* Exercise: From the records that follow, give the number of lines that include the word "grey", with no further words.

* Material provided:
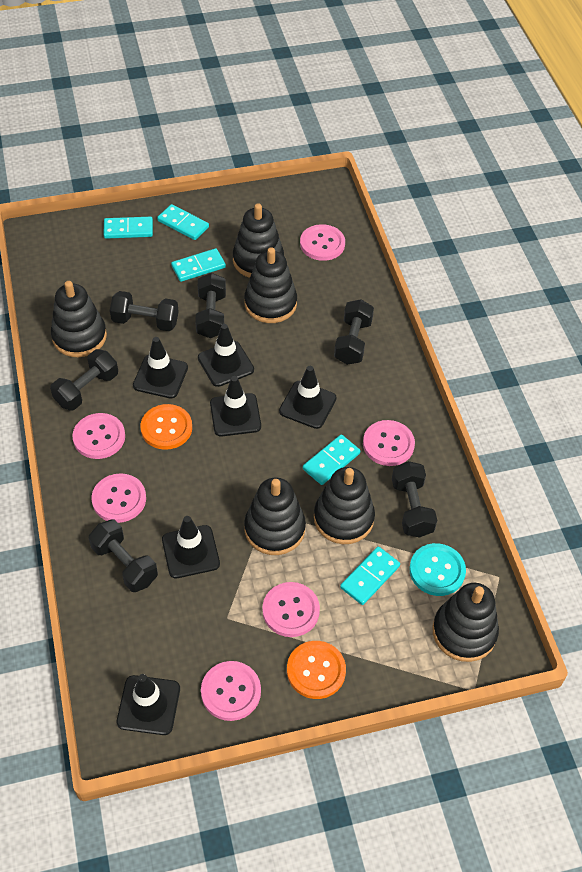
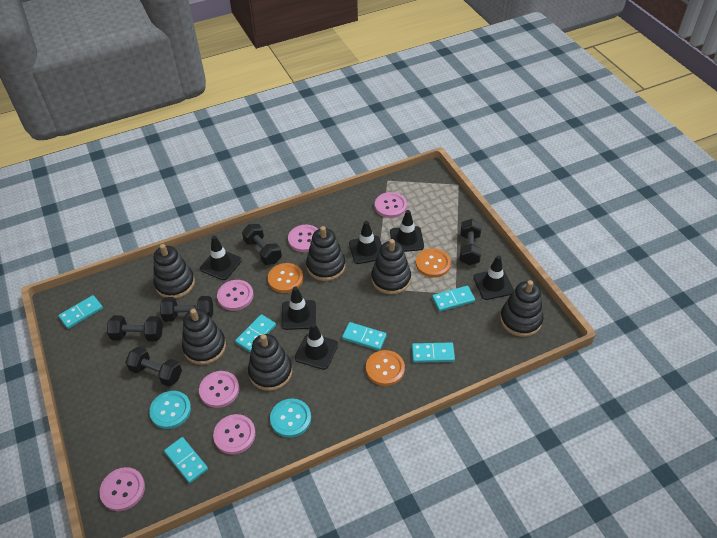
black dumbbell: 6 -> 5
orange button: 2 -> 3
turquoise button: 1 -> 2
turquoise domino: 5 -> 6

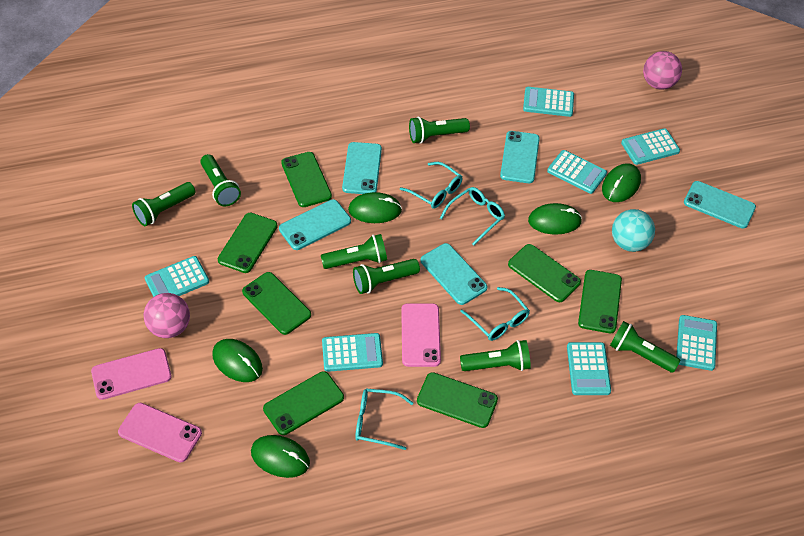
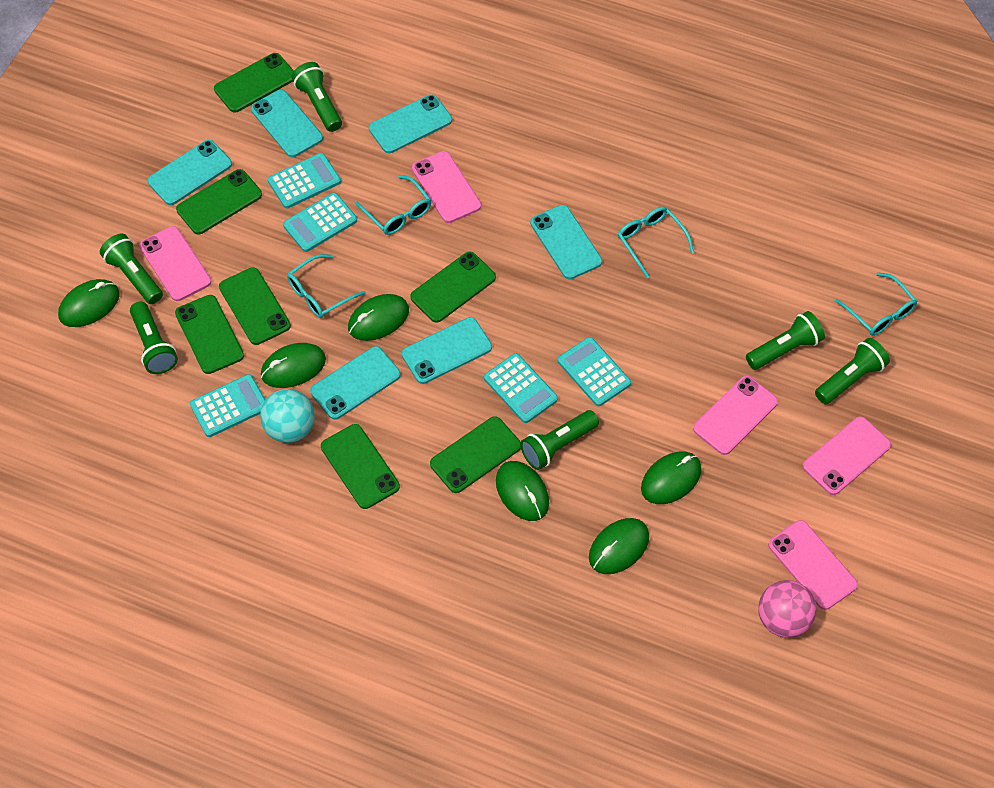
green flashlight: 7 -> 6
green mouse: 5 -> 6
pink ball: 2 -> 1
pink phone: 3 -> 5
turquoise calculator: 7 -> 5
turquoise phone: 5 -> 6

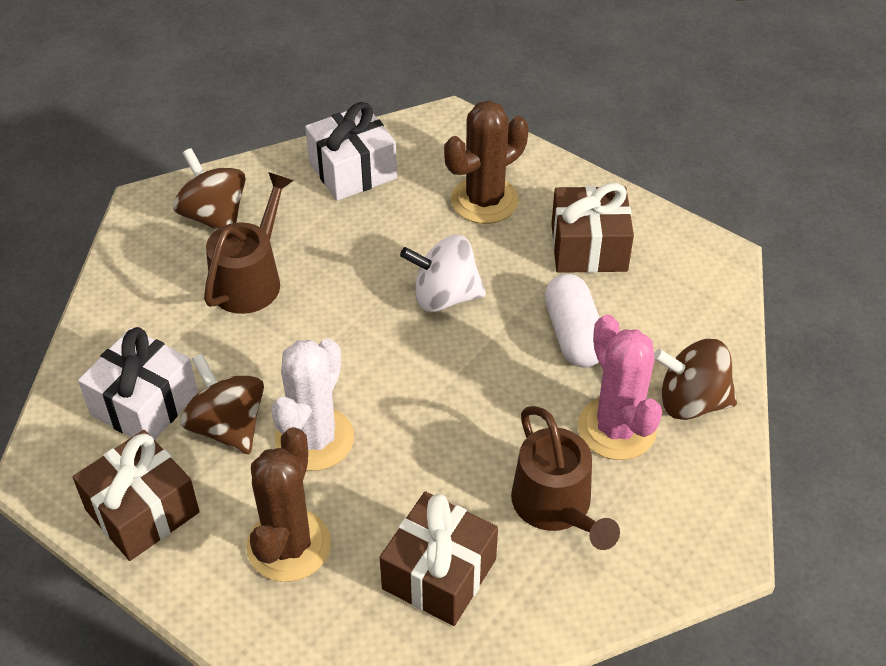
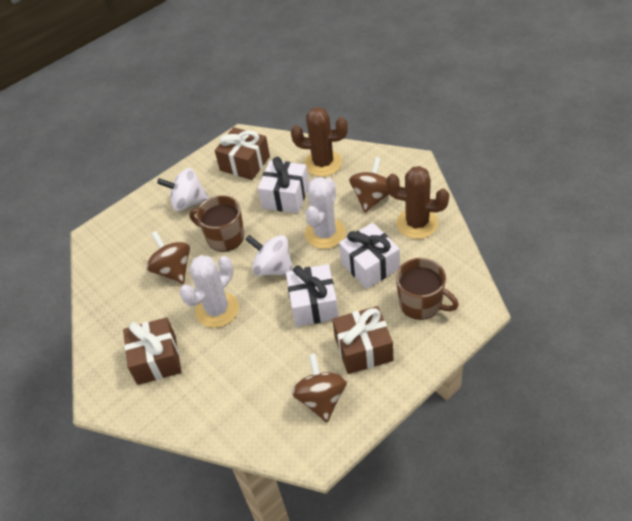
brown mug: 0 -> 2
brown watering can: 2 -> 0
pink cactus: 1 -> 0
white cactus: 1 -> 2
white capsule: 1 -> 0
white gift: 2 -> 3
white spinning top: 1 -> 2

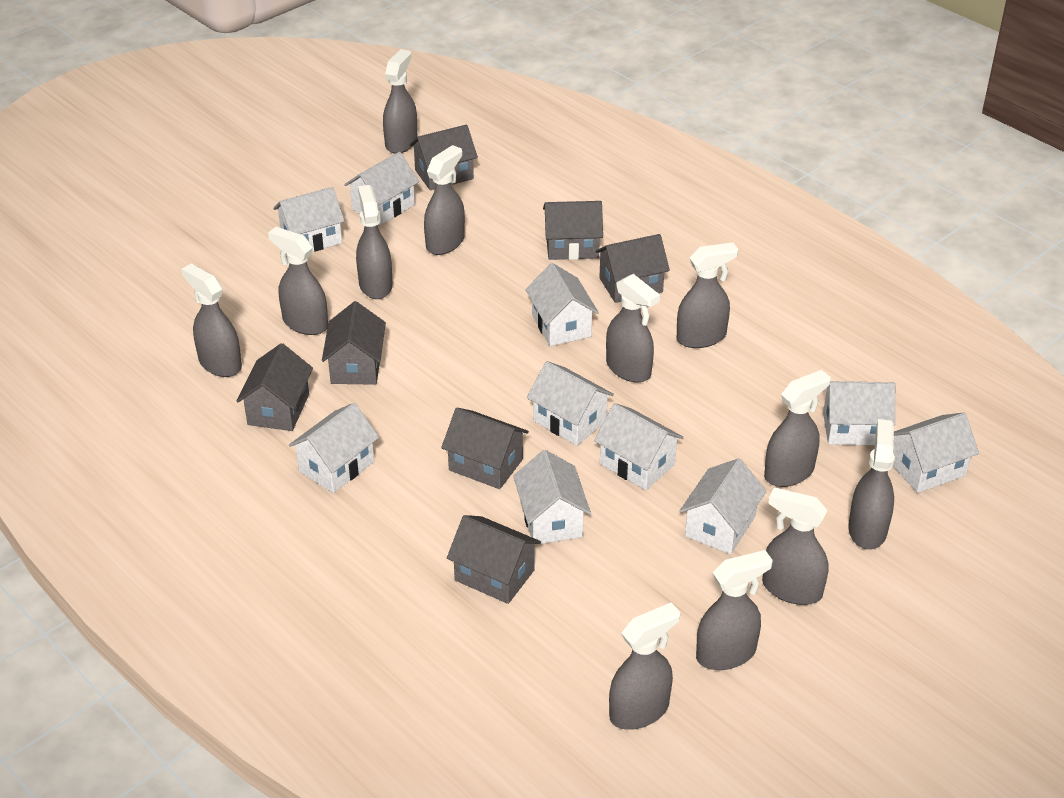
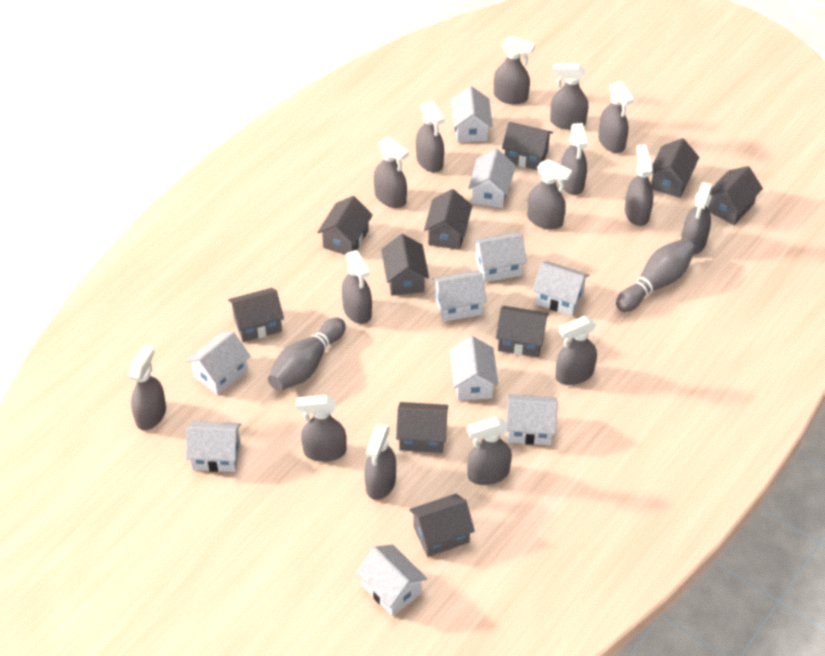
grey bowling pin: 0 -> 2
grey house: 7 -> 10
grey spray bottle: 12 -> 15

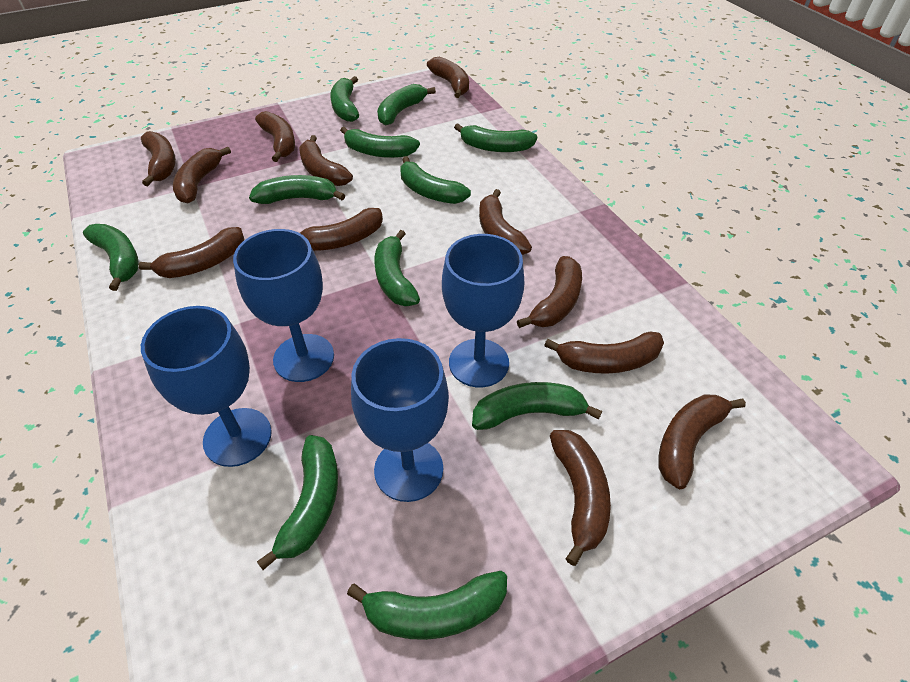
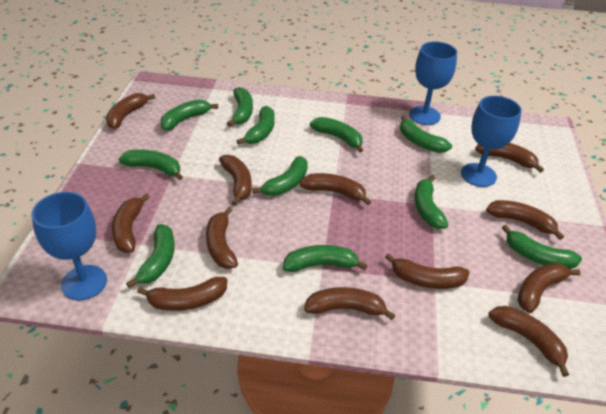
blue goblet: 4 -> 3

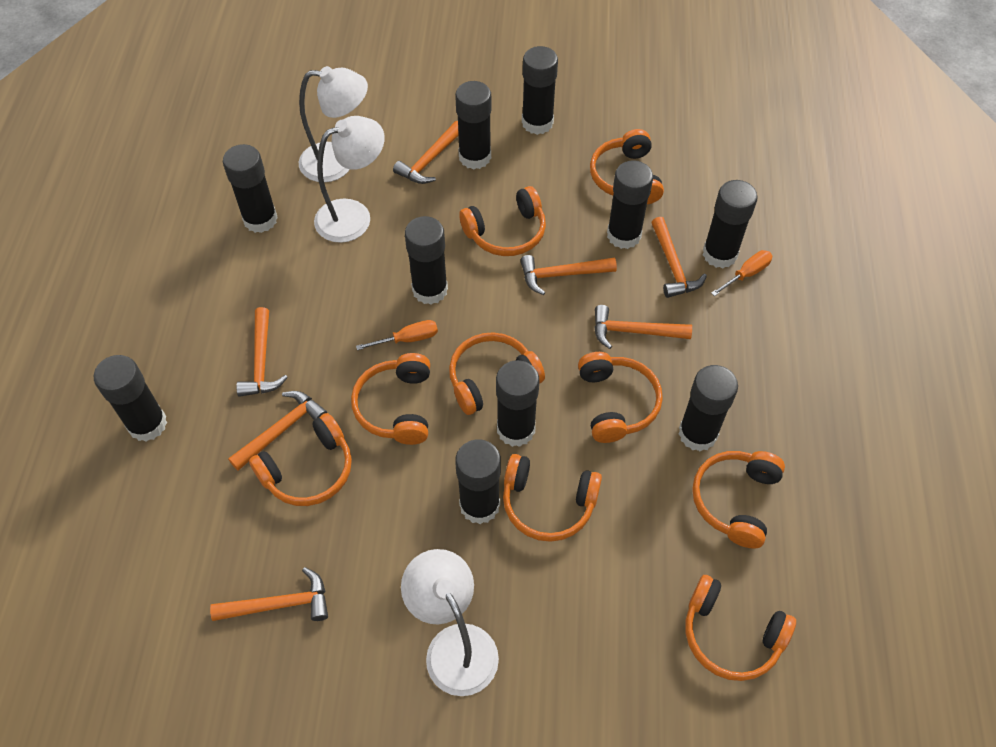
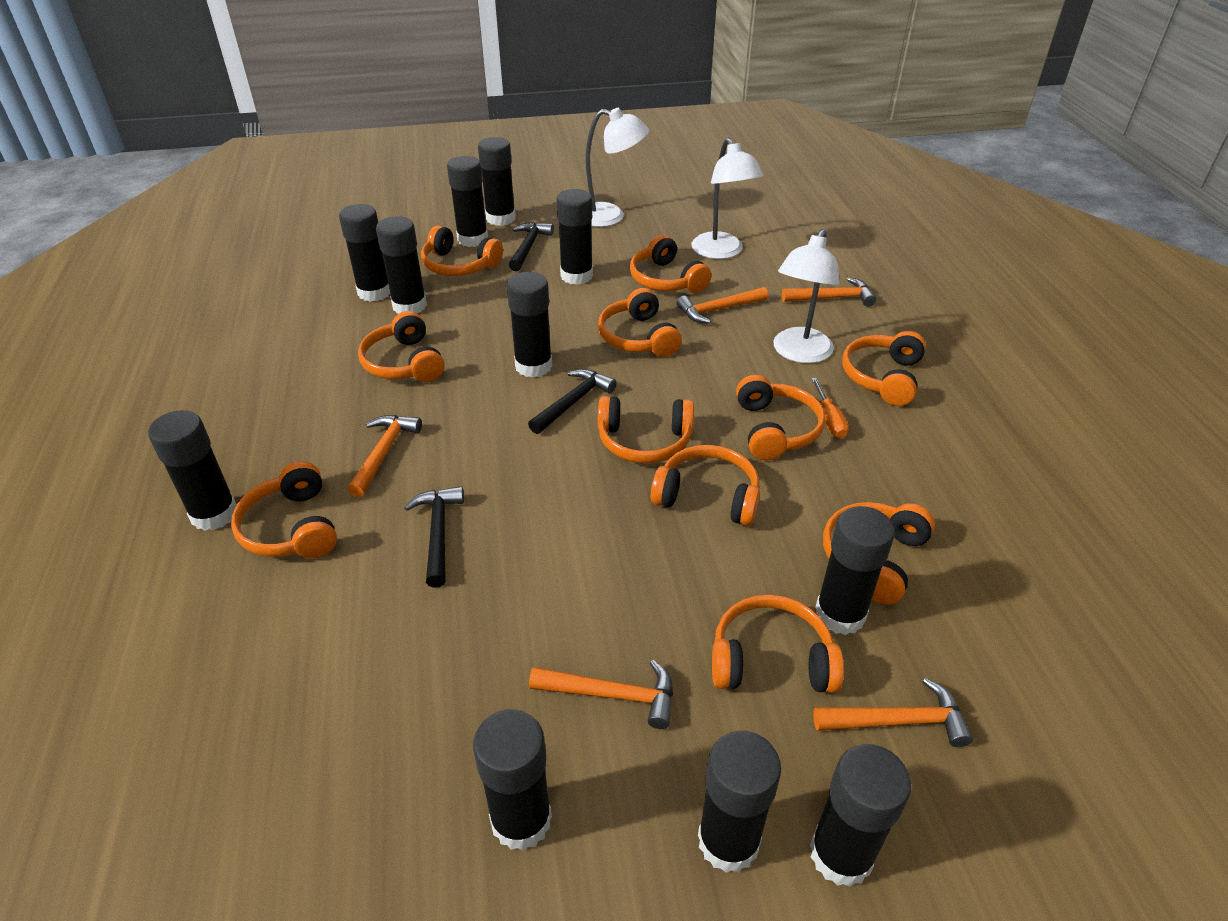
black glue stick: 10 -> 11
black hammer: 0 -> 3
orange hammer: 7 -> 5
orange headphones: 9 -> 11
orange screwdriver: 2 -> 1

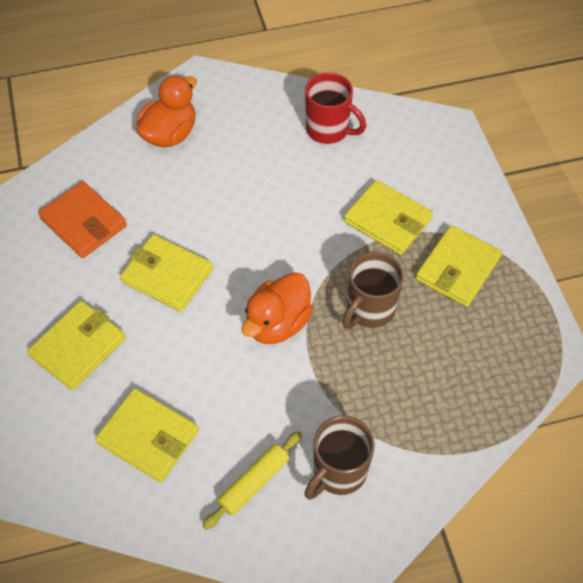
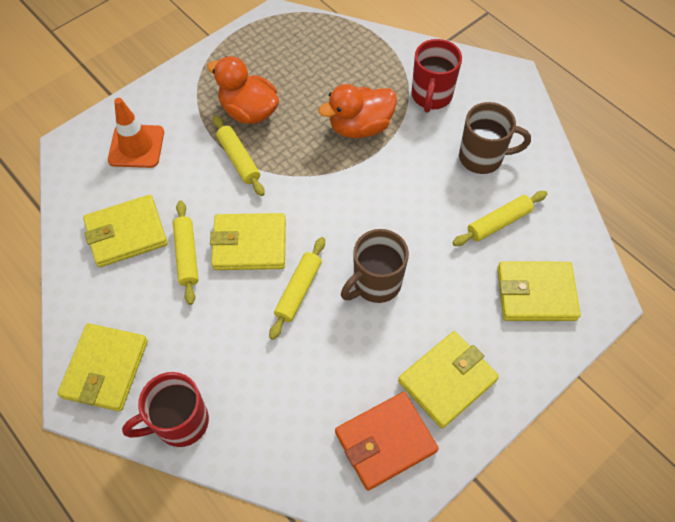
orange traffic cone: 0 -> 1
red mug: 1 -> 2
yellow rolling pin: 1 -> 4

* Result of the exercise: 3